Copy out every line of the data exactly.

===== Input data

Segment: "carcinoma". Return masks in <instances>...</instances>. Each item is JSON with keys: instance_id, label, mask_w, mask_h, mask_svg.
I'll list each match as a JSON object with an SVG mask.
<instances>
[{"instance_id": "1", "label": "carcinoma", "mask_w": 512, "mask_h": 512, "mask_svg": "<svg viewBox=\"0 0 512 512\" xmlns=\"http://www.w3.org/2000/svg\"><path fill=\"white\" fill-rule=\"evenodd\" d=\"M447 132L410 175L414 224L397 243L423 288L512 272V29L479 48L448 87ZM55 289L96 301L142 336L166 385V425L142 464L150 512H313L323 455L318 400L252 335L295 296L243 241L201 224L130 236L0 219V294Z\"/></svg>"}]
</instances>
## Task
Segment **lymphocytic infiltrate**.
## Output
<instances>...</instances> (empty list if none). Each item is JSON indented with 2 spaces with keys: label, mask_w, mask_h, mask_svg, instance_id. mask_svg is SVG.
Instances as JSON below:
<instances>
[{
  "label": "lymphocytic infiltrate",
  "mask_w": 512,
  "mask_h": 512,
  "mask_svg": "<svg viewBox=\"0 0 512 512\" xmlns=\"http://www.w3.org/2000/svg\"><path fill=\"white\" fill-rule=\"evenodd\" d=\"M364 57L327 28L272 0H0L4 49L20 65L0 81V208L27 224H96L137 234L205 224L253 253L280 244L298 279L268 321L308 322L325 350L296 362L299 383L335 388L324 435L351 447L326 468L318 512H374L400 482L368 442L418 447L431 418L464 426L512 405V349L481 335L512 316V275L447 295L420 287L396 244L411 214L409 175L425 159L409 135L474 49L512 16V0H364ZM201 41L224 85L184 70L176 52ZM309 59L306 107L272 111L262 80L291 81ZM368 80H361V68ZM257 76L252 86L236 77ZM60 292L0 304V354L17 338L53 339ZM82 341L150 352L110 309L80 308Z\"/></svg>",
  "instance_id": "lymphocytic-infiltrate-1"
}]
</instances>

==========

▶ **Worked solution**:
Segment: "carcinoma". Return masks in <instances>...</instances>. Each item is JSON with keys: instance_id, label, mask_w, mask_h, mask_svg.
I'll list each match as a JSON object with an SVG mask.
<instances>
[{"instance_id": "1", "label": "carcinoma", "mask_w": 512, "mask_h": 512, "mask_svg": "<svg viewBox=\"0 0 512 512\" xmlns=\"http://www.w3.org/2000/svg\"><path fill=\"white\" fill-rule=\"evenodd\" d=\"M447 132L410 175L414 224L397 243L423 288L512 272V29L479 48L448 87ZM55 289L96 301L142 336L166 385V425L142 464L150 512H313L323 455L318 400L252 335L295 296L243 241L201 224L130 236L0 219V294Z\"/></svg>"}]
</instances>
## Task
Segment **lymphocytic infiltrate**.
## Output
<instances>...</instances> (empty list if none). Each item is JSON indented with 2 spaces with keys: label, mask_w, mask_h, mask_svg, instance_id. mask_svg is SVG.
Instances as JSON below:
<instances>
[{
  "label": "lymphocytic infiltrate",
  "mask_w": 512,
  "mask_h": 512,
  "mask_svg": "<svg viewBox=\"0 0 512 512\" xmlns=\"http://www.w3.org/2000/svg\"><path fill=\"white\" fill-rule=\"evenodd\" d=\"M364 57L327 28L272 0H0L4 49L20 65L0 81V208L27 224H96L137 234L205 224L253 253L280 244L298 279L268 321L308 322L325 350L296 362L299 383L335 388L324 435L351 447L326 468L318 512H374L400 482L368 442L418 447L431 418L464 426L512 405V349L481 335L512 316V275L447 295L420 287L396 244L411 214L409 175L425 159L409 135L474 49L512 16V0H364ZM201 41L224 85L184 70L176 52ZM309 59L306 107L272 111L262 80L291 81ZM368 80H361V68ZM257 76L252 86L236 77ZM60 292L0 304V354L17 338L53 339ZM82 341L150 352L110 309L80 308Z\"/></svg>",
  "instance_id": "lymphocytic-infiltrate-1"
}]
</instances>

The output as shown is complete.